§ Requirement:
Would you please copy all of the data exactly, skipping the images?

§ Provided data:
····················

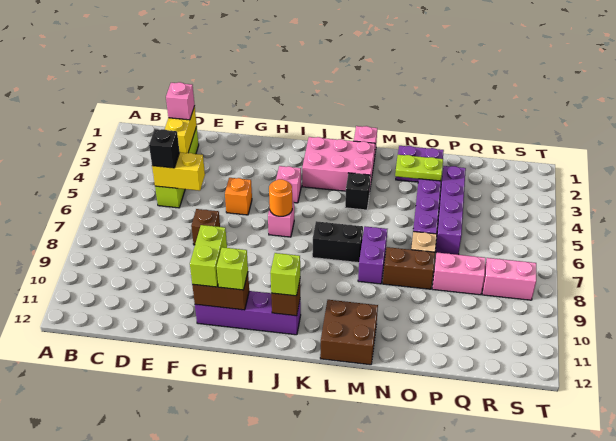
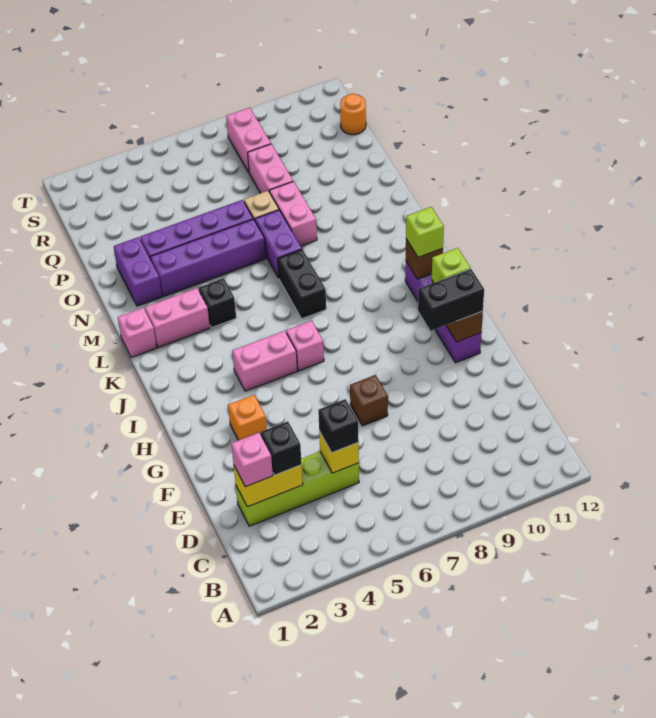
none -> black 1x1 brick [261,421,302,475]
yellow 1x2 brick [152,152,205,191] -> yellow 1x1 brick [319,432,359,473]
orange 1x1 brick [225,178,252,215] -> orange 1x1 brick moved to [228,395,267,440]
lime 1x2 brick [190,225,227,287] -> black 1x2 brick [418,269,484,331]
pink 1x1 brick [276,166,301,203] -> pink 1x2 brick [232,331,297,391]
orange 1x1 round brick [269,179,292,216] -> orange 1x1 round brick moved to [340,94,366,135]
pink 2x3 brick [302,137,375,191] -> pink 1x2 brick [145,288,210,347]
brown 2x2 brick [320,300,378,365] -> none
purple 1x2 brick [358,226,387,284] -> purple 1x2 brick turned to [255,210,302,278]
lime 1x2 plate [395,155,443,181] -> none
brown 1x2 brick [383,247,435,289] -> pink 1x2 brick [270,181,317,246]
purple 1x4 brick [435,166,466,255] -> purple 1x4 brick moved to [150,219,266,296]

····················

§ Response to the exercise:
none -> black 1x1 brick [261,421,302,475]
yellow 1x2 brick [152,152,205,191] -> yellow 1x1 brick [319,432,359,473]
orange 1x1 brick [225,178,252,215] -> orange 1x1 brick moved to [228,395,267,440]
lime 1x2 brick [190,225,227,287] -> black 1x2 brick [418,269,484,331]
pink 1x1 brick [276,166,301,203] -> pink 1x2 brick [232,331,297,391]
orange 1x1 round brick [269,179,292,216] -> orange 1x1 round brick moved to [340,94,366,135]
pink 2x3 brick [302,137,375,191] -> pink 1x2 brick [145,288,210,347]
brown 2x2 brick [320,300,378,365] -> none
purple 1x2 brick [358,226,387,284] -> purple 1x2 brick turned to [255,210,302,278]
lime 1x2 plate [395,155,443,181] -> none
brown 1x2 brick [383,247,435,289] -> pink 1x2 brick [270,181,317,246]
purple 1x4 brick [435,166,466,255] -> purple 1x4 brick moved to [150,219,266,296]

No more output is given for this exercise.